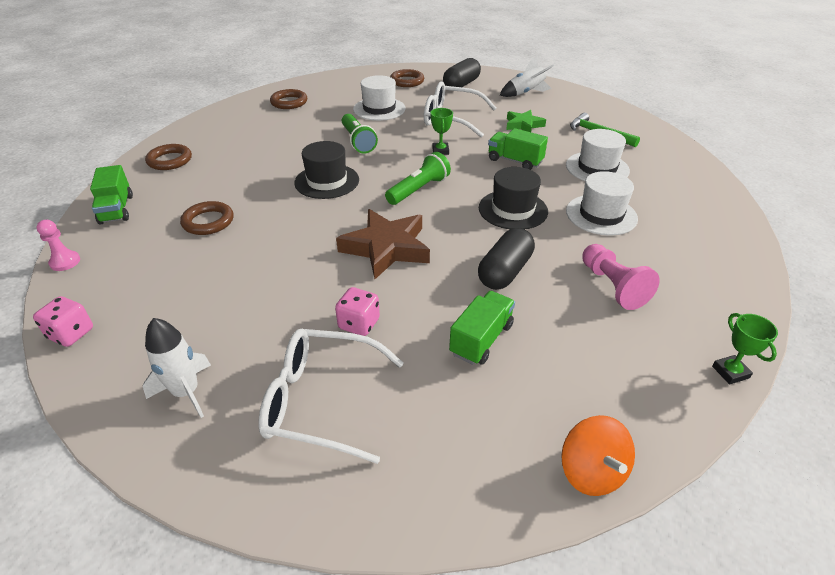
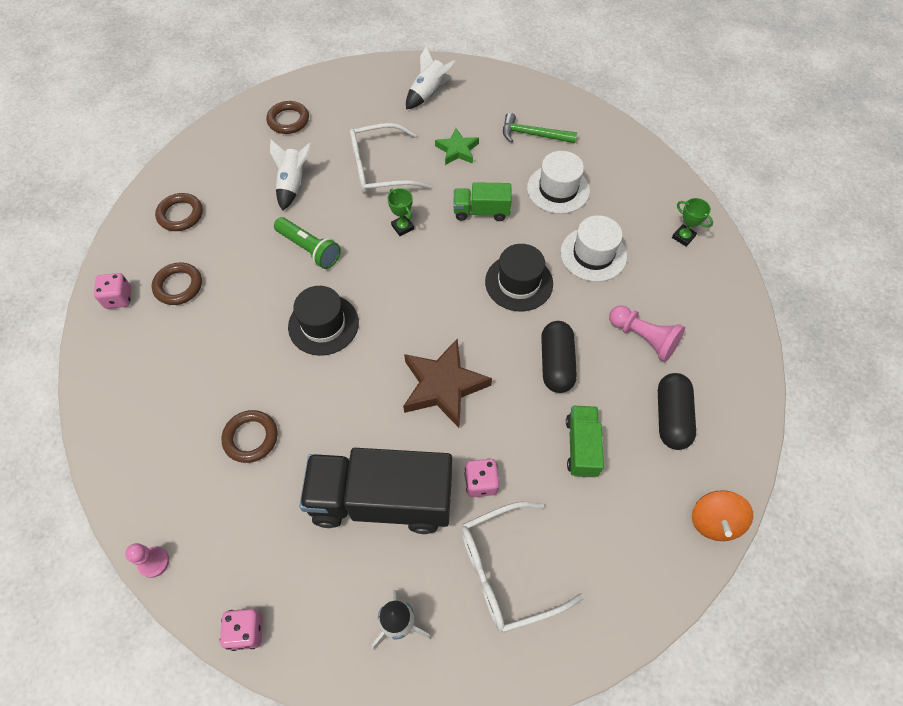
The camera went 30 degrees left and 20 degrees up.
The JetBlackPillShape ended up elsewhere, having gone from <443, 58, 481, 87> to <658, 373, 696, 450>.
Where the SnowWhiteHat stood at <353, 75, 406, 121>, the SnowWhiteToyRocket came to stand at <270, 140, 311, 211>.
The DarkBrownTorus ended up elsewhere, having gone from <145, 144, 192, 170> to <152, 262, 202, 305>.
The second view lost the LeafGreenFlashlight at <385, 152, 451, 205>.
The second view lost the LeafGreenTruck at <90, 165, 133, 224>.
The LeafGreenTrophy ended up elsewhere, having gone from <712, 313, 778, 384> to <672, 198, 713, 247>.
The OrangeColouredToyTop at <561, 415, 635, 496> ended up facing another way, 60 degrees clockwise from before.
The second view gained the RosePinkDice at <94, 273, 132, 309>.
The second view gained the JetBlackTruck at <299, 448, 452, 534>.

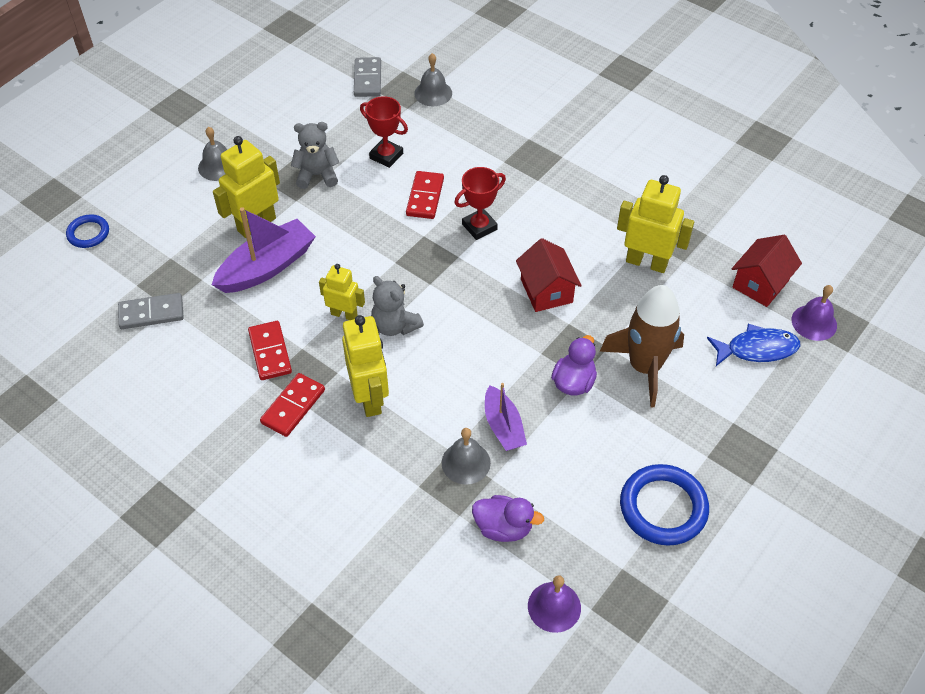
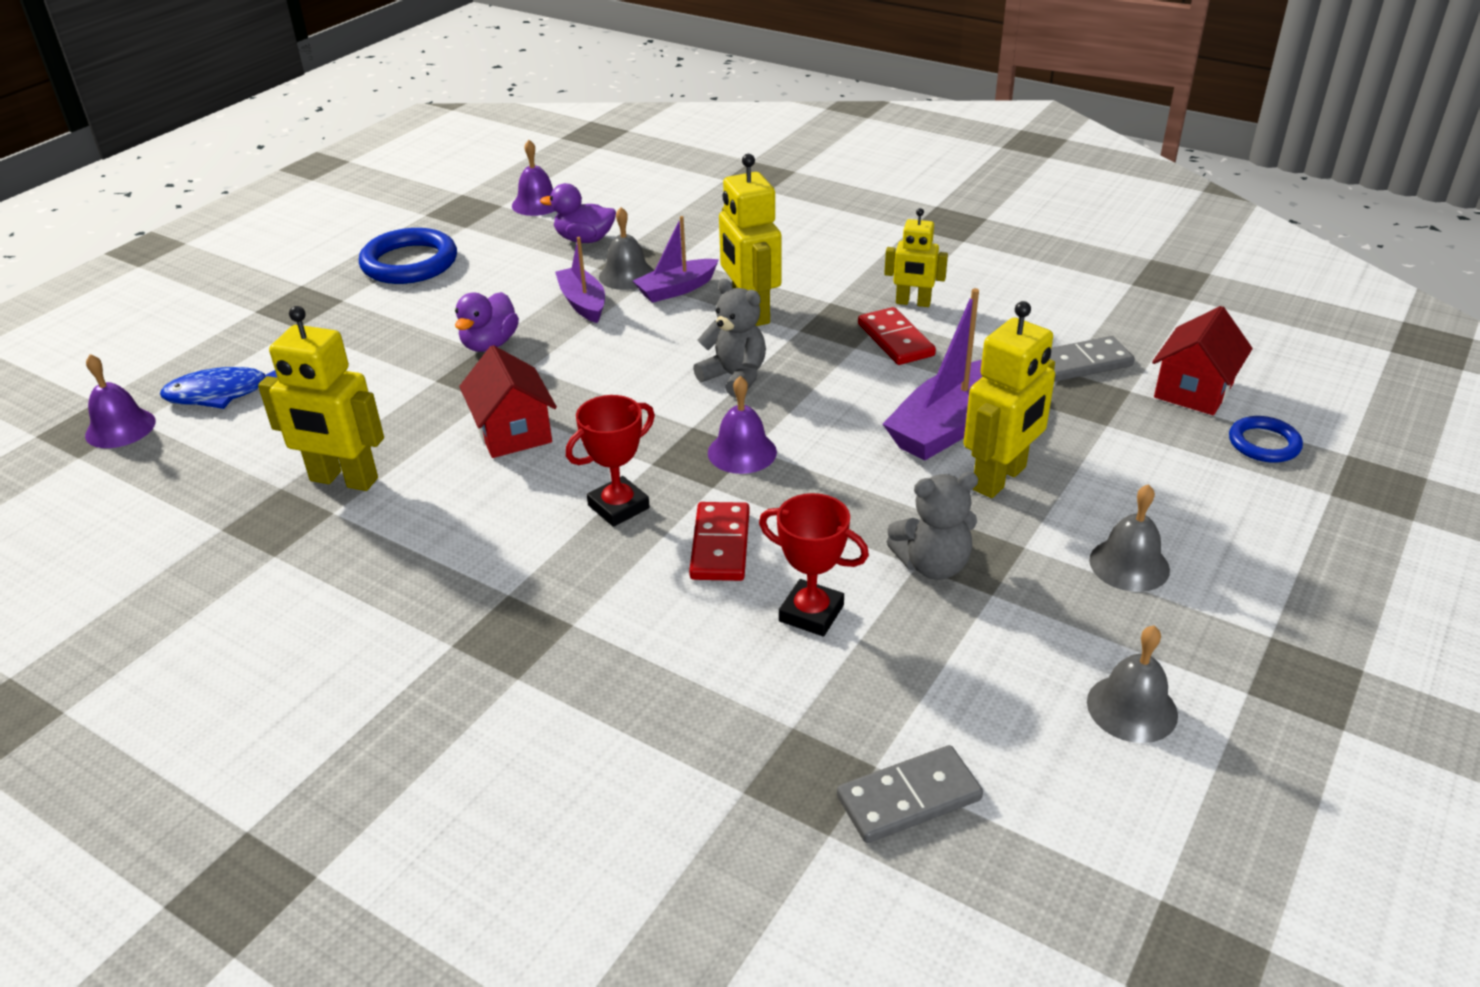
The camera went 175 degrees right and 15 degrees down.
The GreyHandBell ended up elsewhere, having gone from <414, 53, 452, 106> to <1087, 626, 1178, 743>.
The GreyDomino at <354, 57, 381, 97> ended up facing another way, 75 degrees clockwise from before.
The CrimsonCottage ended up elsewhere, having gone from <732, 235, 802, 307> to <1152, 306, 1253, 415>.
The YellowToyRobot ended up elsewhere, having gone from <319, 264, 365, 320> to <884, 208, 948, 307>.
The second view lost the DarkBrownToyRocket at <600, 285, 684, 407>.
The second view lost the CrimsonDomino at <260, 373, 325, 437>.
The second view gained the PurpleBoat at <633, 216, 719, 303>.
The second view gained the PurpleHandBell at <708, 376, 777, 474>.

^^^^^^^^

#### ACTION ITEM:
Restate the entries verbatim and exclude any pictures.

#### TASK OUTPUT:
The camera went 30 degrees left and 20 degrees up.
The JetBlackPillShape ended up elsewhere, having gone from <443, 58, 481, 87> to <658, 373, 696, 450>.
Where the SnowWhiteHat stood at <353, 75, 406, 121>, the SnowWhiteToyRocket came to stand at <270, 140, 311, 211>.
The DarkBrownTorus ended up elsewhere, having gone from <145, 144, 192, 170> to <152, 262, 202, 305>.
The second view lost the LeafGreenFlashlight at <385, 152, 451, 205>.
The second view lost the LeafGreenTruck at <90, 165, 133, 224>.
The LeafGreenTrophy ended up elsewhere, having gone from <712, 313, 778, 384> to <672, 198, 713, 247>.
The OrangeColouredToyTop at <561, 415, 635, 496> ended up facing another way, 60 degrees clockwise from before.
The second view gained the RosePinkDice at <94, 273, 132, 309>.
The second view gained the JetBlackTruck at <299, 448, 452, 534>.

The camera went 175 degrees right and 15 degrees down.
The GreyHandBell ended up elsewhere, having gone from <414, 53, 452, 106> to <1087, 626, 1178, 743>.
The GreyDomino at <354, 57, 381, 97> ended up facing another way, 75 degrees clockwise from before.
The CrimsonCottage ended up elsewhere, having gone from <732, 235, 802, 307> to <1152, 306, 1253, 415>.
The YellowToyRobot ended up elsewhere, having gone from <319, 264, 365, 320> to <884, 208, 948, 307>.
The second view lost the DarkBrownToyRocket at <600, 285, 684, 407>.
The second view lost the CrimsonDomino at <260, 373, 325, 437>.
The second view gained the PurpleBoat at <633, 216, 719, 303>.
The second view gained the PurpleHandBell at <708, 376, 777, 474>.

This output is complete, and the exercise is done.